> **To do**: Look through the material for lines with the word "none", and copy each one.

> **Dataset entries**:

'''

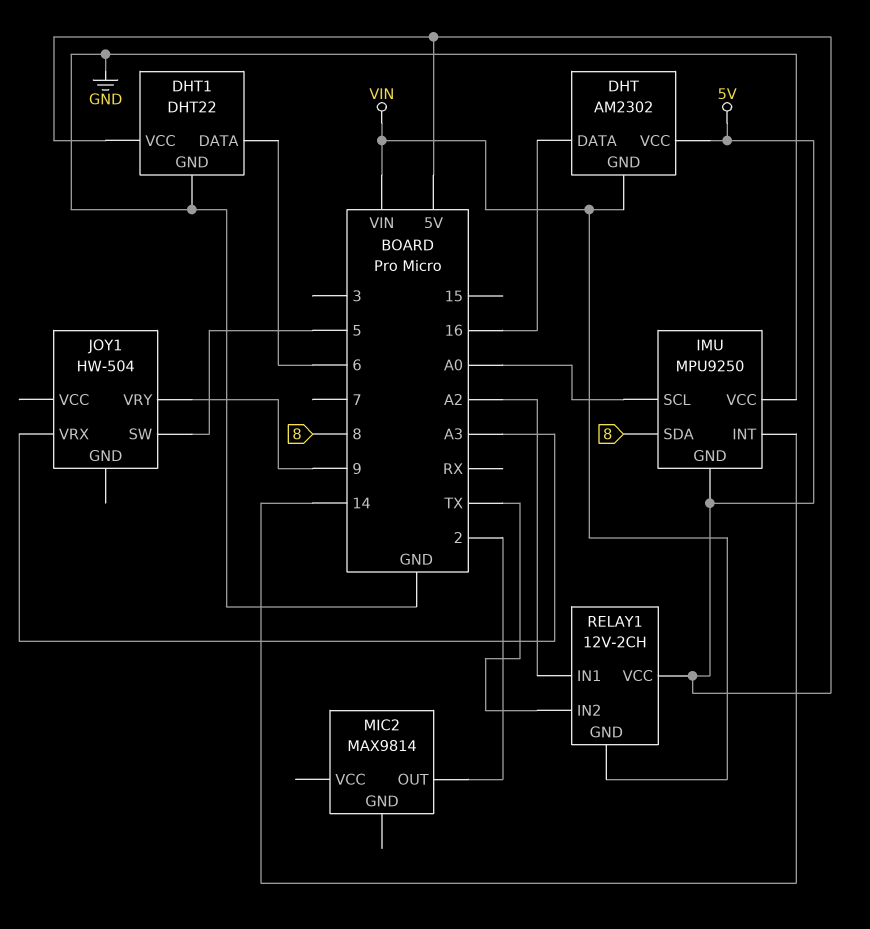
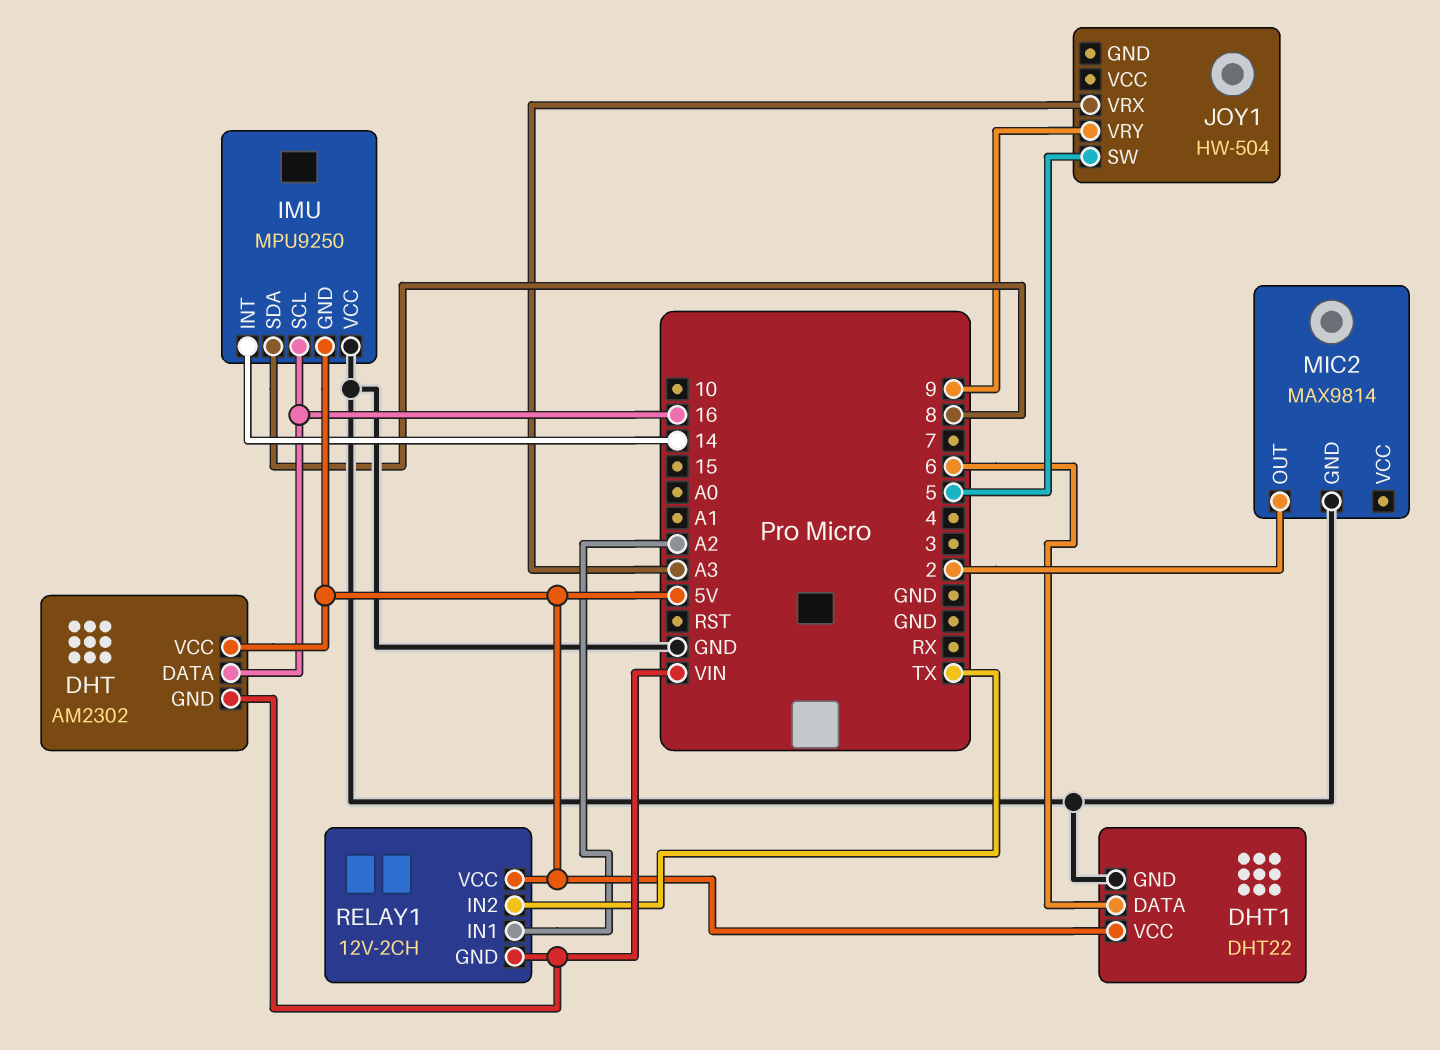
IMU pin SCL: A0 -> 16
MIC2 pin GND: none -> GND

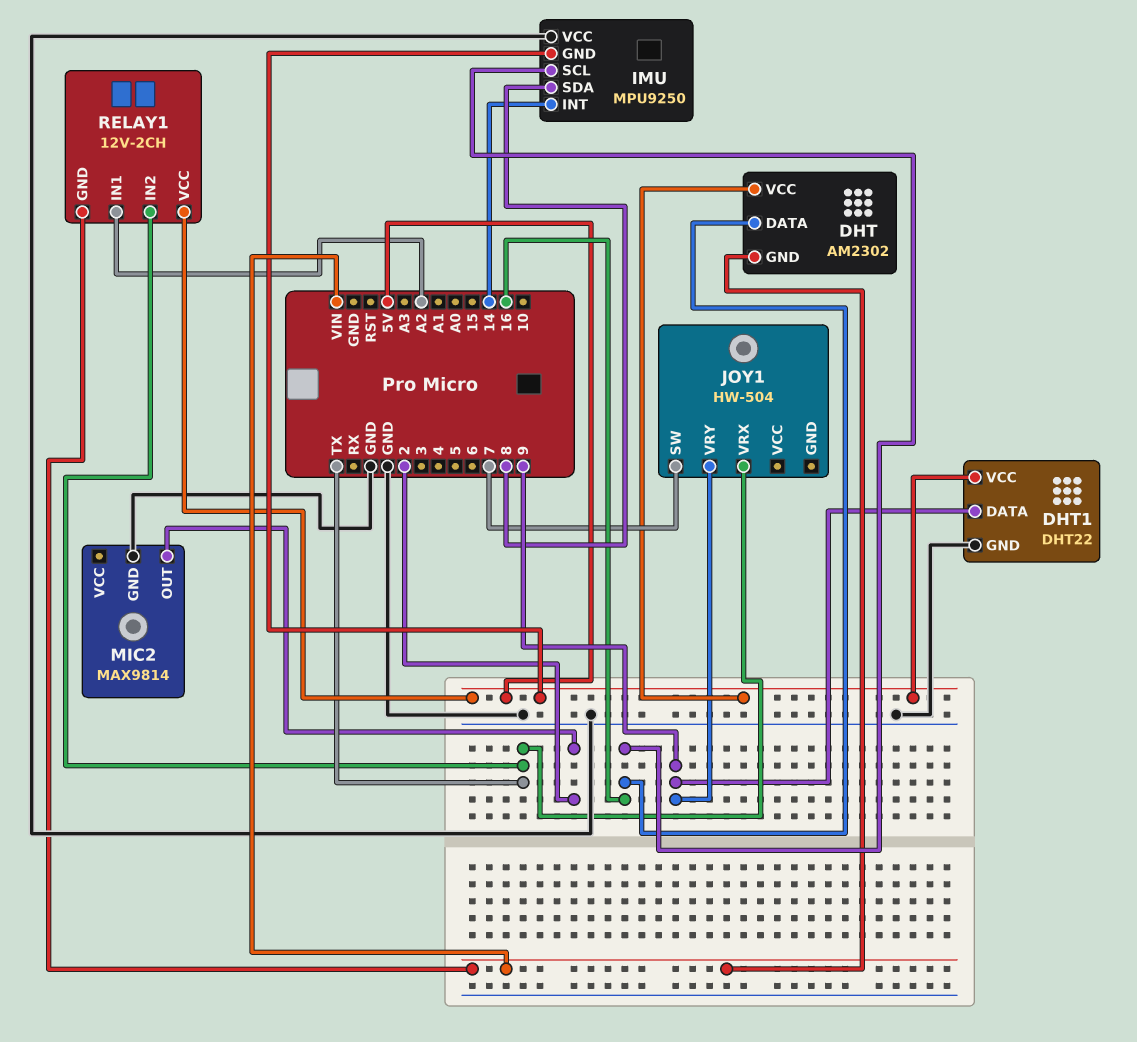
DHT1 pin DATA: 6 -> 9
JOY1 pin SW: 5 -> 7
JOY1 pin VRX: A3 -> TX

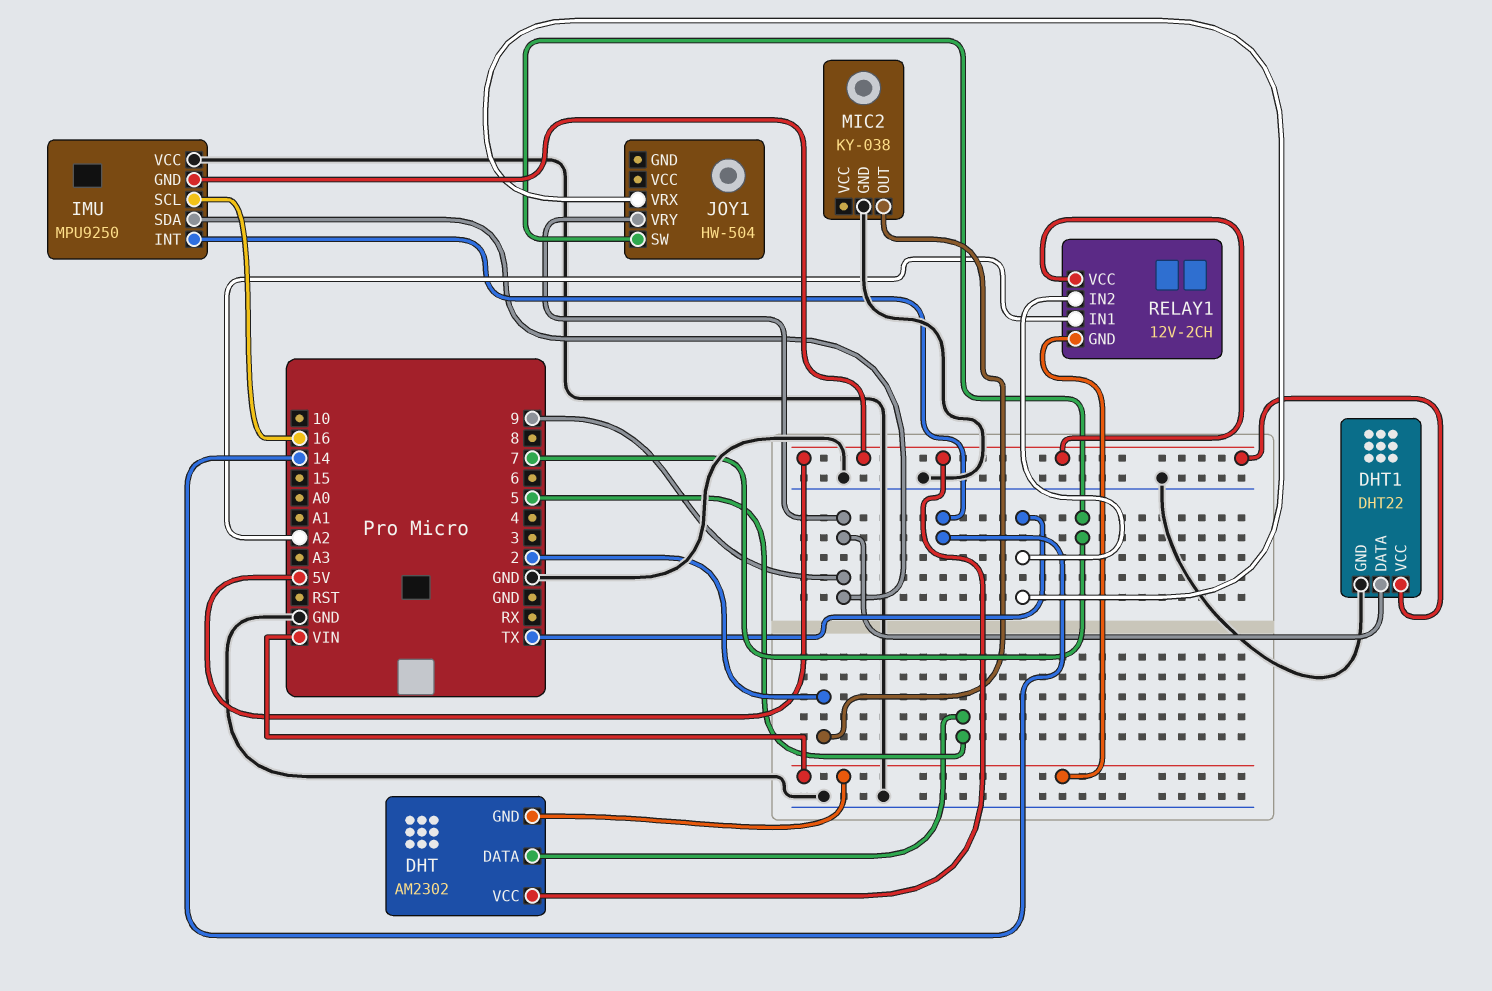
DHT pin DATA: 16 -> 5
IMU pin SDA: 8 -> 9
MIC2: MAX9814 -> KY-038

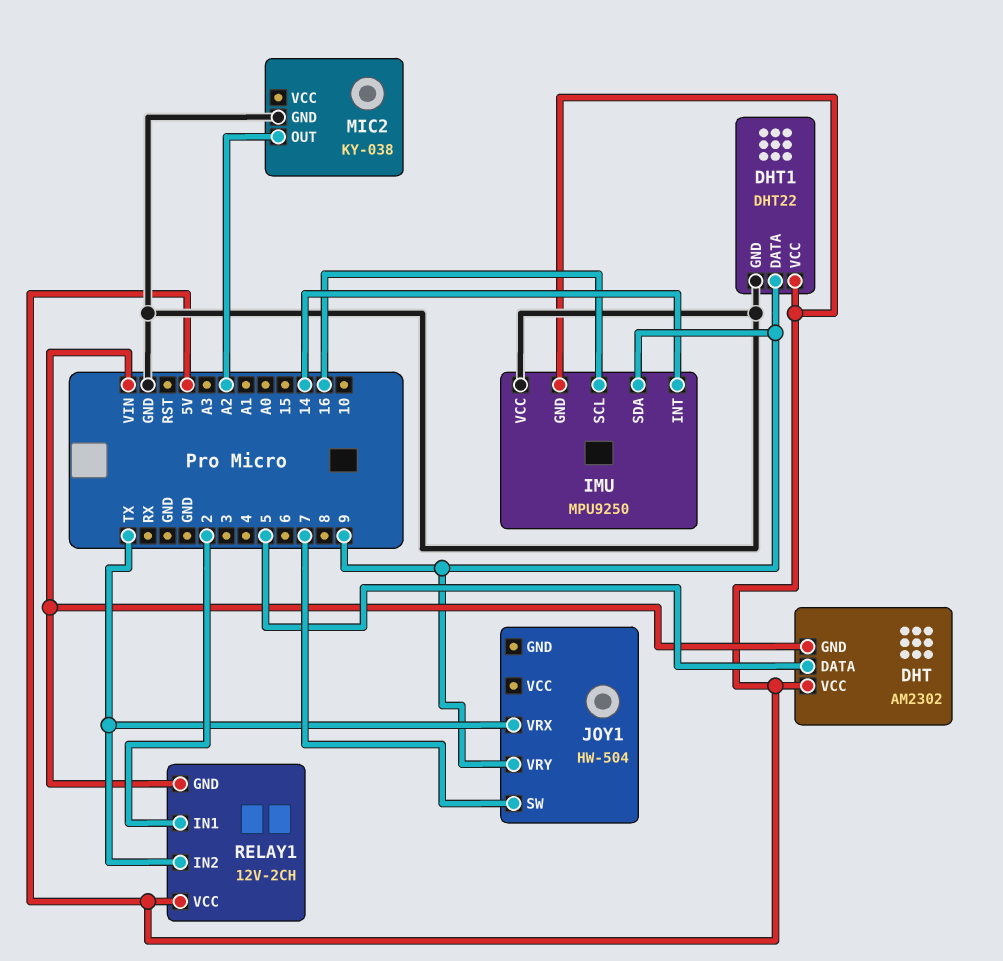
MIC2 pin OUT: 2 -> A2
RELAY1 pin IN1: A2 -> 2

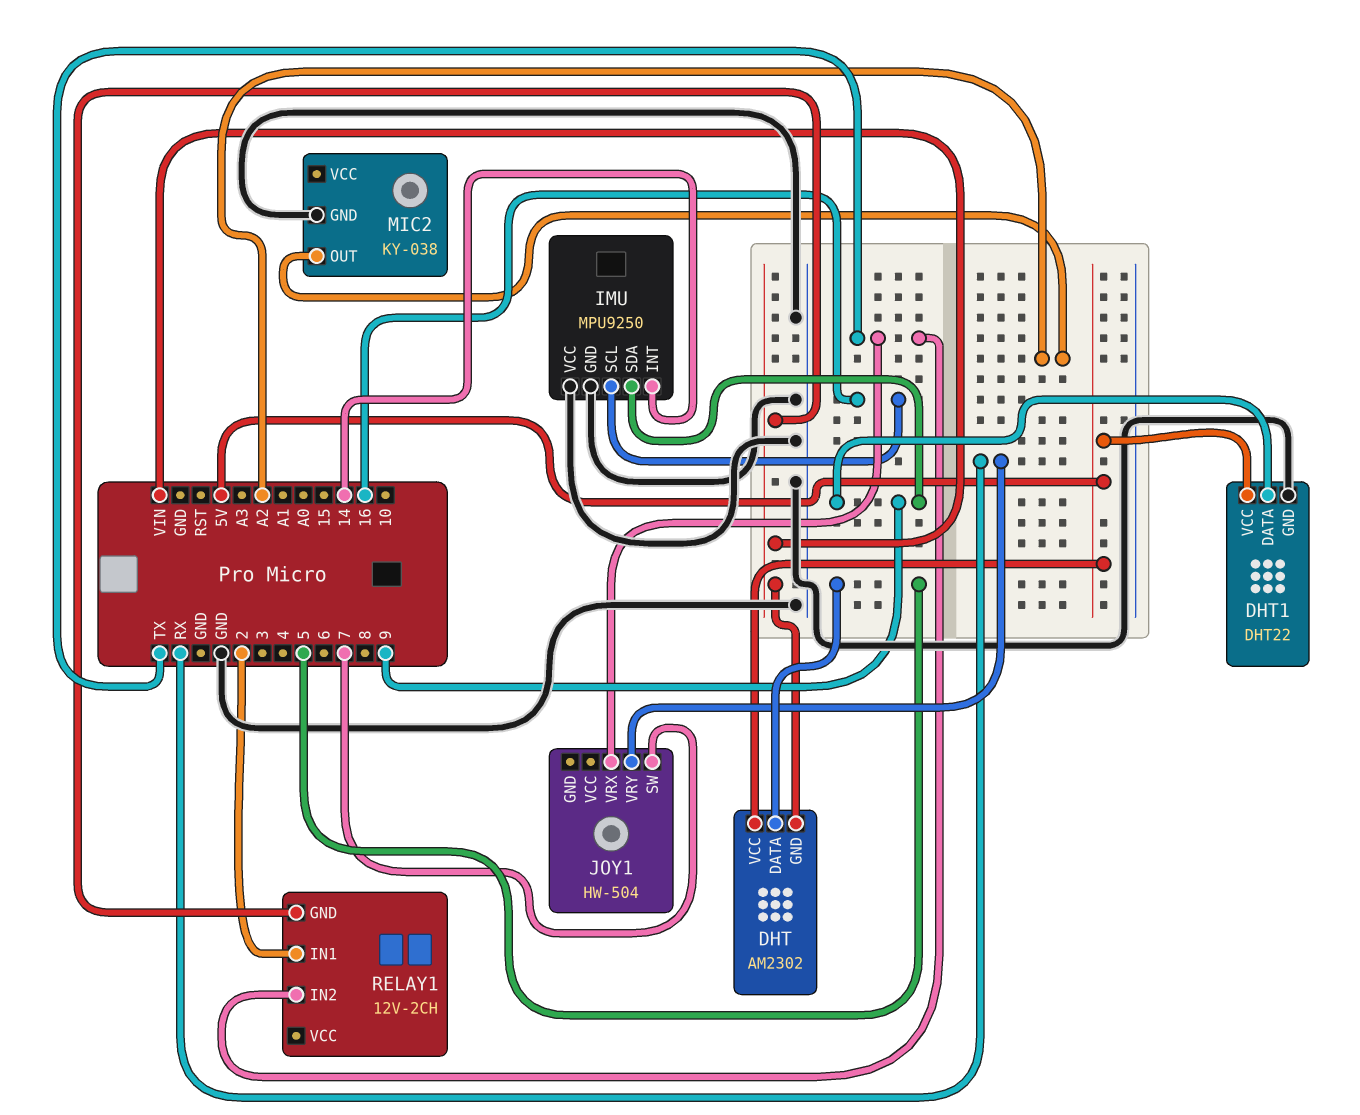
IMU pin GND: 5V -> GND
JOY1 pin VRY: 9 -> RX
RELAY1 pin VCC: 5V -> none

'''

> **Written answer**:
MIC2 pin GND: none -> GND
RELAY1 pin VCC: 5V -> none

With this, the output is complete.